#### [REQUIRED ACTION]
Only the text carries over: repeat the records exactly and drop the images.

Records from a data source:

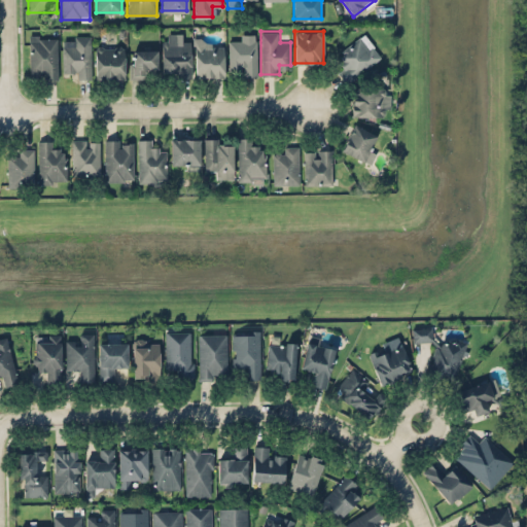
[(162,33),(162,76),(190,76),(190,41),(181,41),(180,33),(162,33)]
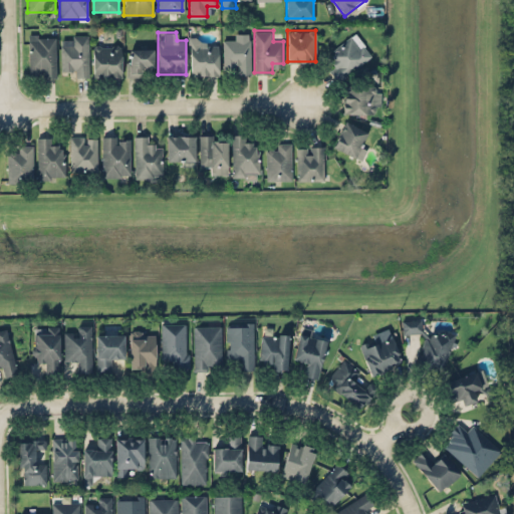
[(231,32),(231,39),(223,39),(223,66),(230,66),(230,73),(250,73),(250,32),(231,32)]
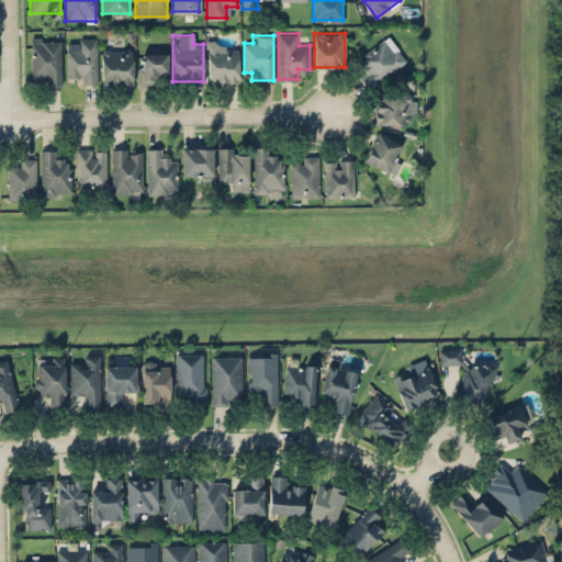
[(359,56),(364,65),(356,71),(367,88),(406,59),(388,35),(359,56)]
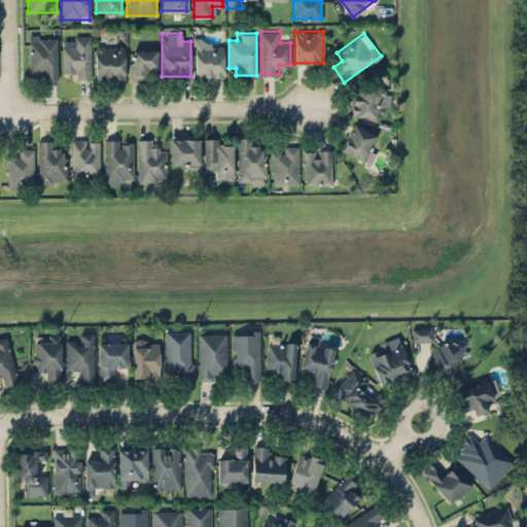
[(28,34),(28,79),(57,79),(57,34),(28,34)]
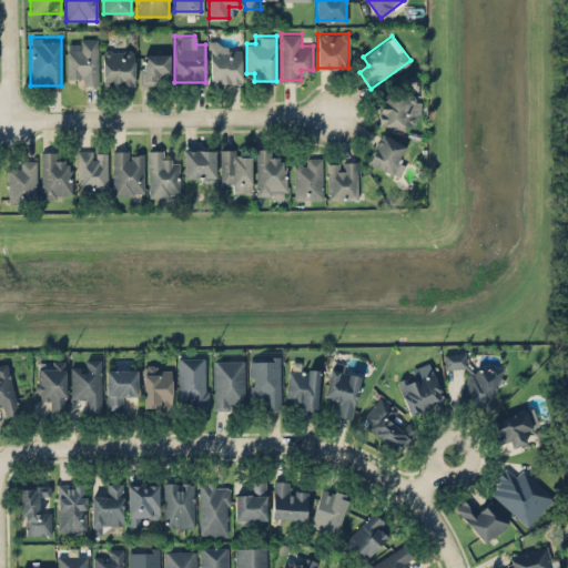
[(98,84),(98,37),(67,37),(67,75),(77,75),(77,84),(98,84)]
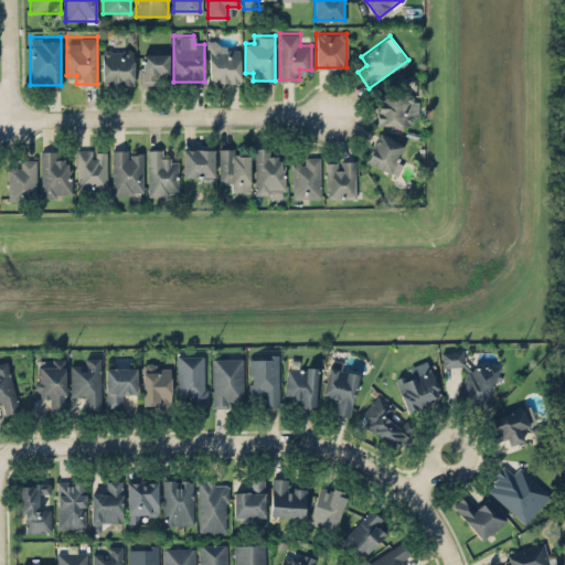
[(241,82),(240,40),(208,41),(209,83),(241,82)]
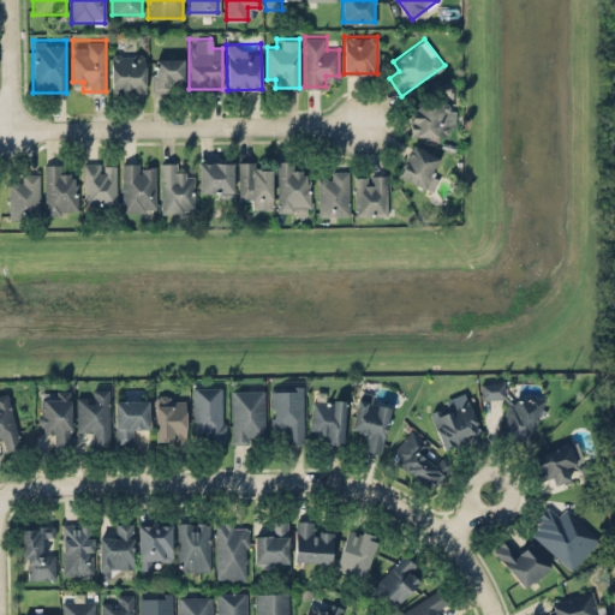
[(145,90),(145,53),(111,53),(111,90),(145,90)]
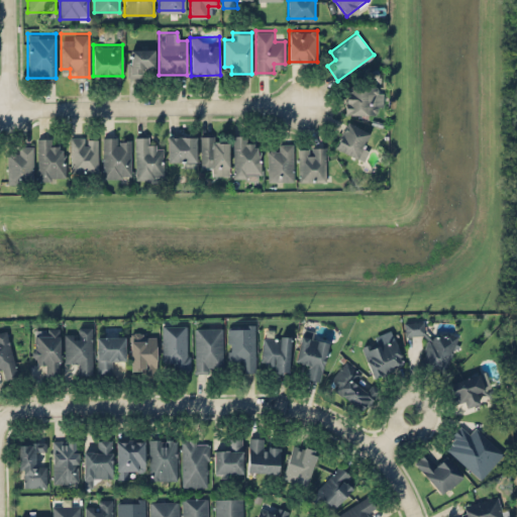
[(128,47),(128,75),(144,75),(144,67),(154,67),(154,47),(128,47)]
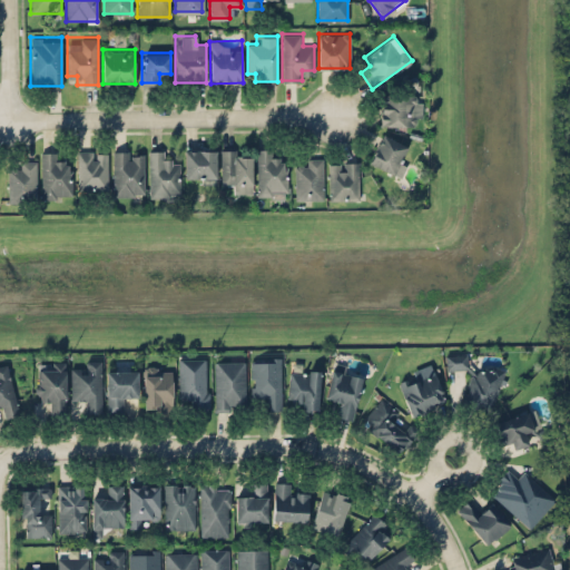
[(380,125),(415,125),(415,94),(380,94),(380,125)]
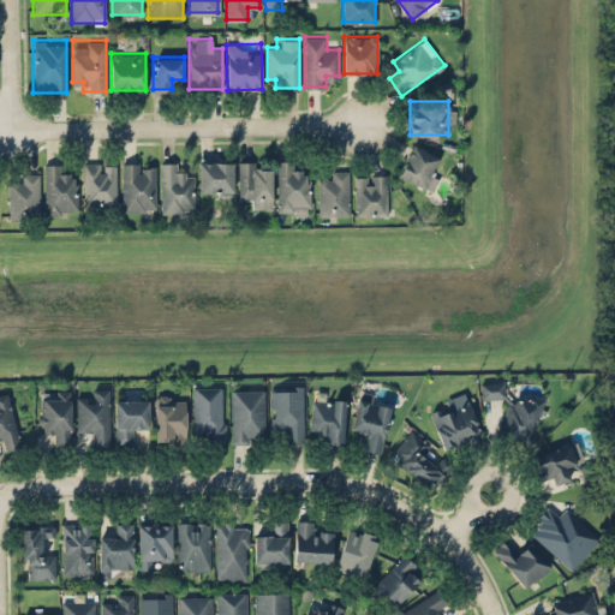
[(433,189),(439,168),(431,167),(435,153),(408,144),(399,178),(433,189)]
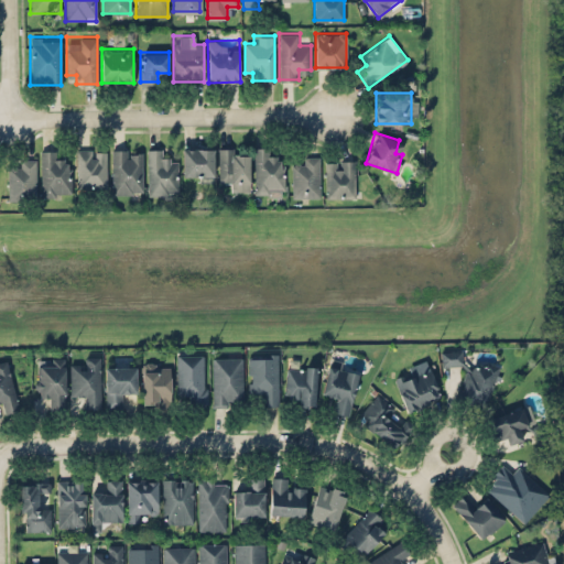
[(253,194),(284,194),(284,158),(274,158),(274,147),(253,147),(253,194)]
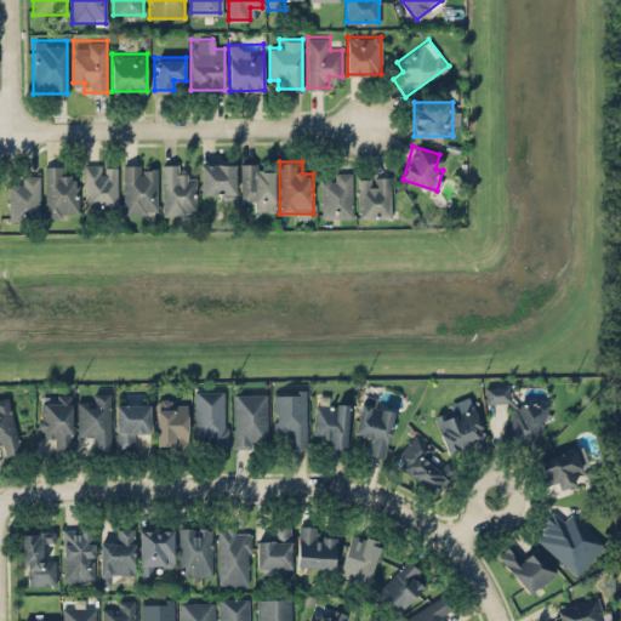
[(197,176),(183,176),(183,163),(161,163),(161,216),(197,216),(197,176)]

#### [WRITTEN SOLUTION]
[(162,33),(162,76),(190,76),(190,41),(181,41),(180,33),(162,33)]
[(231,32),(231,39),(223,39),(223,66),(230,66),(230,73),(250,73),(250,32),(231,32)]
[(359,56),(364,65),(356,71),(367,88),(406,59),(388,35),(359,56)]
[(28,34),(28,79),(57,79),(57,34),(28,34)]
[(98,84),(98,37),(67,37),(67,75),(77,75),(77,84),(98,84)]
[(241,82),(240,40),(208,41),(209,83),(241,82)]
[(145,90),(145,53),(111,53),(111,90),(145,90)]
[(128,47),(128,75),(144,75),(144,67),(154,67),(154,47),(128,47)]
[(380,125),(415,125),(415,94),(380,94),(380,125)]
[(433,189),(439,168),(431,167),(435,153),(408,144),(399,178),(433,189)]
[(253,194),(284,194),(284,158),(274,158),(274,147),(253,147),(253,194)]
[(197,176),(183,176),(183,163),(161,163),(161,216),(197,216),(197,176)]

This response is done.